### How to complete this task
Convert the items from the line with "Locate an element on the screen. This" up to and including the line with "What are the" into a numbered list, leaving out blank lines.

### Source material
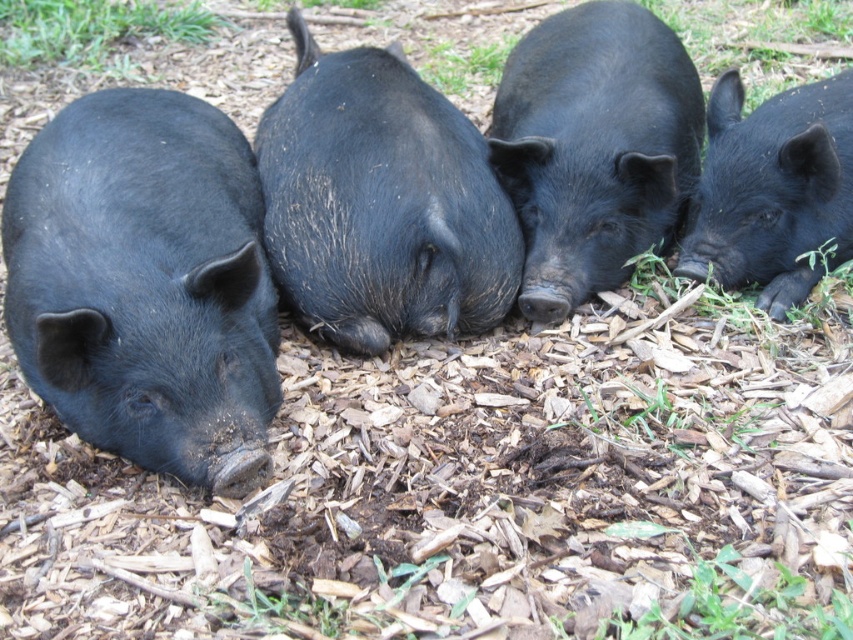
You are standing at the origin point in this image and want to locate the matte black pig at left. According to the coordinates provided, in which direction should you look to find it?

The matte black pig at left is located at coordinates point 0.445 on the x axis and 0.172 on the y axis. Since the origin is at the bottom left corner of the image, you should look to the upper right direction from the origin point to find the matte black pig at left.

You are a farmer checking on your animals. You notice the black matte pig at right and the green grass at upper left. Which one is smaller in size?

---

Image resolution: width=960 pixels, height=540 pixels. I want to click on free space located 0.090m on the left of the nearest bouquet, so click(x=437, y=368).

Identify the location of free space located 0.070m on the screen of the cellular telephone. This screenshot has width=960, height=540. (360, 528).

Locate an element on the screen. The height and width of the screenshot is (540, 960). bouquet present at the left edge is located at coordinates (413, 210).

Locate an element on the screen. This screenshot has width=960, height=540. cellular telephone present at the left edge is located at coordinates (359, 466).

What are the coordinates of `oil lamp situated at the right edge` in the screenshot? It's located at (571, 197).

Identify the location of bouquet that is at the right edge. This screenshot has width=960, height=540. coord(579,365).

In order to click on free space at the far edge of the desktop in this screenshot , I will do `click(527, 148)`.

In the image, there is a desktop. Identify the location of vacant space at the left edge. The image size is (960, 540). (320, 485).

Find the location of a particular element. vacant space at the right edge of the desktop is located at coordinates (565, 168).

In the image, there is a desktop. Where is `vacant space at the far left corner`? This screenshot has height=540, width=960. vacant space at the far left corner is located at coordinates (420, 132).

### Finished exercise
1. Locate an element on the screen. This screenshot has width=960, height=540. cellular telephone present at the left edge is located at coordinates (359, 466).
2. What are the coordinates of `oil lamp situated at the right edge` in the screenshot? It's located at (571, 197).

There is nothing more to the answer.